▸ **Task prompt**
The entries that follow include a run beginning at the line with "BT2: 3.7V (plus" and ending at the line with "D102: LED (A"; restate that run word for word and leave the rest out.

Data extracted from a collection:

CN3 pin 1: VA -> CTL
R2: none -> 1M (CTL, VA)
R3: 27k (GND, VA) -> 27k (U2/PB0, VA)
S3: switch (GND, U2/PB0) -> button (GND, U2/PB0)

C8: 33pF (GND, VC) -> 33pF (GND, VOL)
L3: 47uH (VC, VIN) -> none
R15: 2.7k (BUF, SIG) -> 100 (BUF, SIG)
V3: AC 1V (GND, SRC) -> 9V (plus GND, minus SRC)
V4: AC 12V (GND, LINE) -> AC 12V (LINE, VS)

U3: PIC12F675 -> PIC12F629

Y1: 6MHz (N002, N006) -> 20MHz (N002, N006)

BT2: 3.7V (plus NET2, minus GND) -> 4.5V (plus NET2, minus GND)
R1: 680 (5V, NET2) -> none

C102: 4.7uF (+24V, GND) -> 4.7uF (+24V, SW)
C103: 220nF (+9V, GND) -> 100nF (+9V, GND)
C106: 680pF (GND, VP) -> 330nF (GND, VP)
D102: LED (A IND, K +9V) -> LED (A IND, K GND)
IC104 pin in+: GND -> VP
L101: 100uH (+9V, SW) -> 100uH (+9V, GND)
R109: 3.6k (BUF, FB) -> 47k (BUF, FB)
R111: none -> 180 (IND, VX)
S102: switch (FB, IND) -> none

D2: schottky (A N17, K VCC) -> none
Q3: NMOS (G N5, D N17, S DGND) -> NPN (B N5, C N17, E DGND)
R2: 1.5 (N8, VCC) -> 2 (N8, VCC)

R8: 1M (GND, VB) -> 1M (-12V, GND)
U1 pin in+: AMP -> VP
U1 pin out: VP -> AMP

▸ **Your solution**
BT2: 3.7V (plus NET2, minus GND) -> 4.5V (plus NET2, minus GND)
R1: 680 (5V, NET2) -> none

C102: 4.7uF (+24V, GND) -> 4.7uF (+24V, SW)
C103: 220nF (+9V, GND) -> 100nF (+9V, GND)
C106: 680pF (GND, VP) -> 330nF (GND, VP)
D102: LED (A IND, K +9V) -> LED (A IND, K GND)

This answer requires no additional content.